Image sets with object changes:
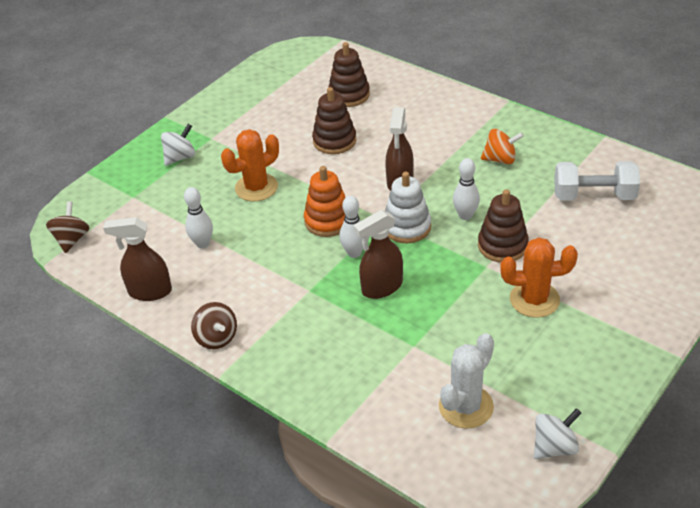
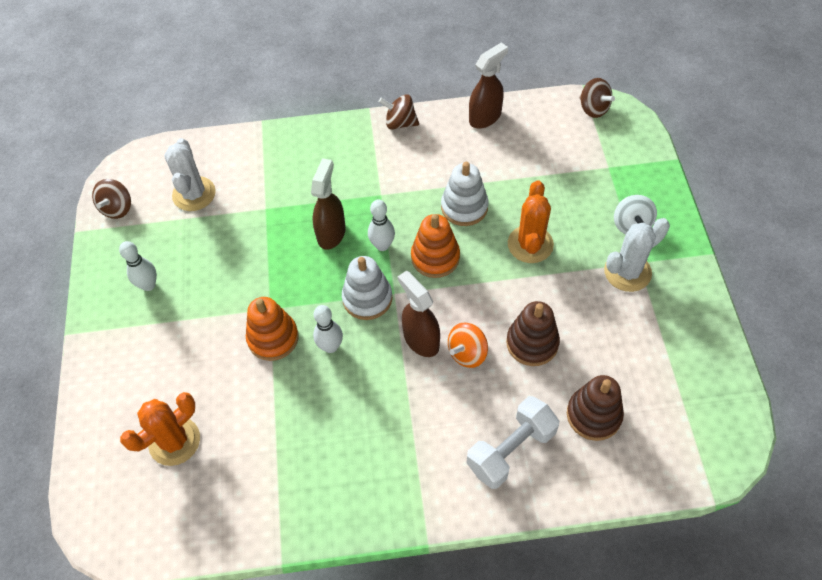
camera: 135 degrees right, 15 degrees up
(202, 243) = (501, 171): white bowling pin -> white bowling pin (148, 285)
(225, 138) = (627, 272): none -> white cactus
(263, 238) = (464, 207): none -> white stacking toy
(500, 159) = (359, 440): orange spinning top -> orange spinning top (467, 353)
(502, 245) = (273, 338): brown stacking toy -> orange stacking toy
(534, 299) = (208, 305): orange cactus -> orange cactus (174, 441)
(554, 447) = (117, 208): white spinning top -> brown spinning top
(594, 196) = (234, 458): white dumbbell -> white dumbbell (511, 450)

**Exercise description**: Copy out each line of the entries above that holds "spinning".

**Task answer**:
(500, 159) = (359, 440): orange spinning top -> orange spinning top (467, 353)
(554, 447) = (117, 208): white spinning top -> brown spinning top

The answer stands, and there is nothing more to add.